(Records provided)

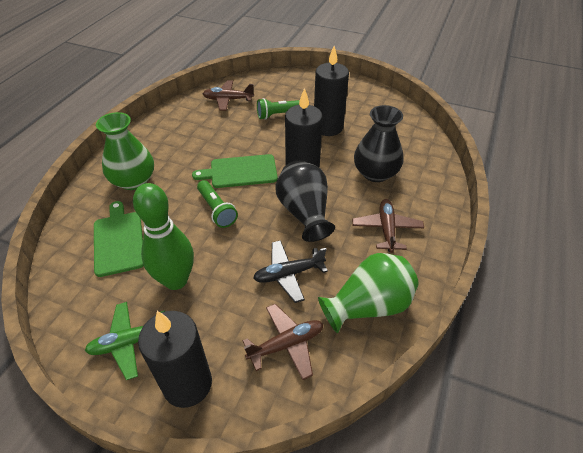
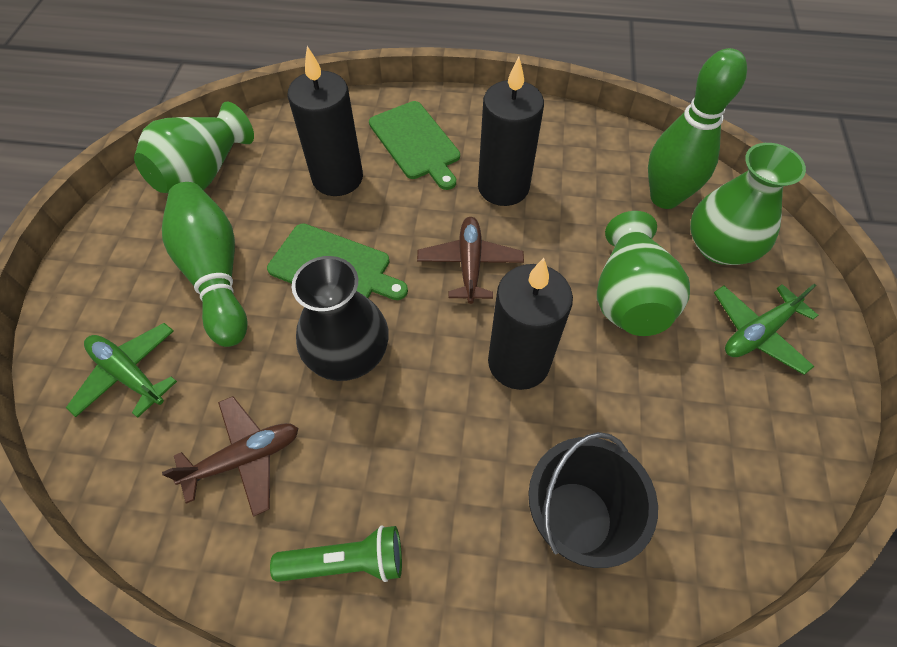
black bucket: 0 -> 1
black plane: 1 -> 0
black vase: 2 -> 1
brown plane: 3 -> 2
green bowling pin: 1 -> 2
green flashlight: 2 -> 1
green plane: 1 -> 2
green vase: 2 -> 3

(End Records provided)

Your task: When the entries above show the word "green" in a line, copy that line out.

Answer to this exercise:
green bowling pin: 1 -> 2
green flashlight: 2 -> 1
green plane: 1 -> 2
green vase: 2 -> 3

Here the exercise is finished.